DATASET EXTRACT
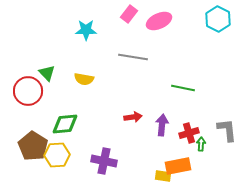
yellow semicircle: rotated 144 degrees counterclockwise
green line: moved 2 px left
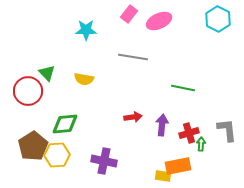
brown pentagon: rotated 8 degrees clockwise
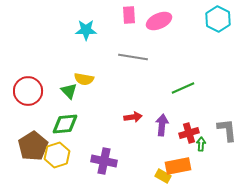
pink rectangle: moved 1 px down; rotated 42 degrees counterclockwise
green triangle: moved 22 px right, 18 px down
green line: rotated 35 degrees counterclockwise
yellow hexagon: rotated 15 degrees counterclockwise
yellow rectangle: rotated 21 degrees clockwise
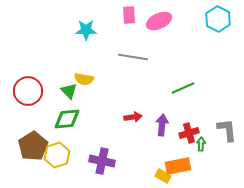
green diamond: moved 2 px right, 5 px up
purple cross: moved 2 px left
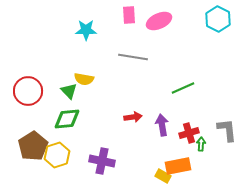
purple arrow: rotated 15 degrees counterclockwise
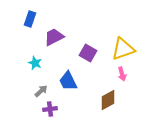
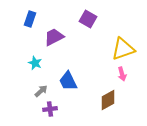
purple square: moved 34 px up
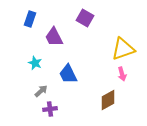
purple square: moved 3 px left, 1 px up
purple trapezoid: rotated 90 degrees counterclockwise
blue trapezoid: moved 7 px up
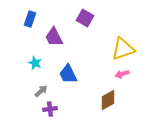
pink arrow: rotated 88 degrees clockwise
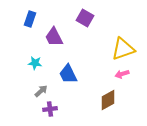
cyan star: rotated 16 degrees counterclockwise
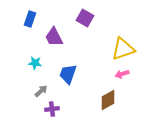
blue trapezoid: rotated 45 degrees clockwise
purple cross: moved 2 px right
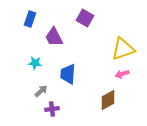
blue trapezoid: rotated 15 degrees counterclockwise
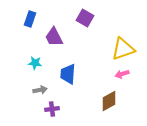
gray arrow: moved 1 px left, 1 px up; rotated 32 degrees clockwise
brown diamond: moved 1 px right, 1 px down
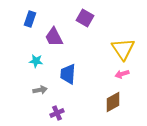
yellow triangle: rotated 45 degrees counterclockwise
cyan star: moved 1 px right, 2 px up
brown diamond: moved 4 px right, 1 px down
purple cross: moved 5 px right, 4 px down; rotated 16 degrees counterclockwise
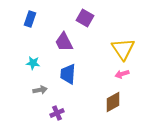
purple trapezoid: moved 10 px right, 5 px down
cyan star: moved 3 px left, 2 px down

YOUR GOAL
Render the data from the line containing "yellow triangle: rotated" through the final line, inclusive, as a Markdown table with the columns Row and Entry. Omit blank lines and picture lines.

RESULT BELOW
| Row | Entry |
|---|---|
| 1 | yellow triangle: rotated 45 degrees counterclockwise |
| 2 | cyan star: moved 1 px right, 2 px up |
| 3 | brown diamond: moved 4 px right, 1 px down |
| 4 | purple cross: moved 5 px right, 4 px down; rotated 16 degrees counterclockwise |
| 5 | purple trapezoid: moved 10 px right, 5 px down |
| 6 | cyan star: moved 3 px left, 2 px down |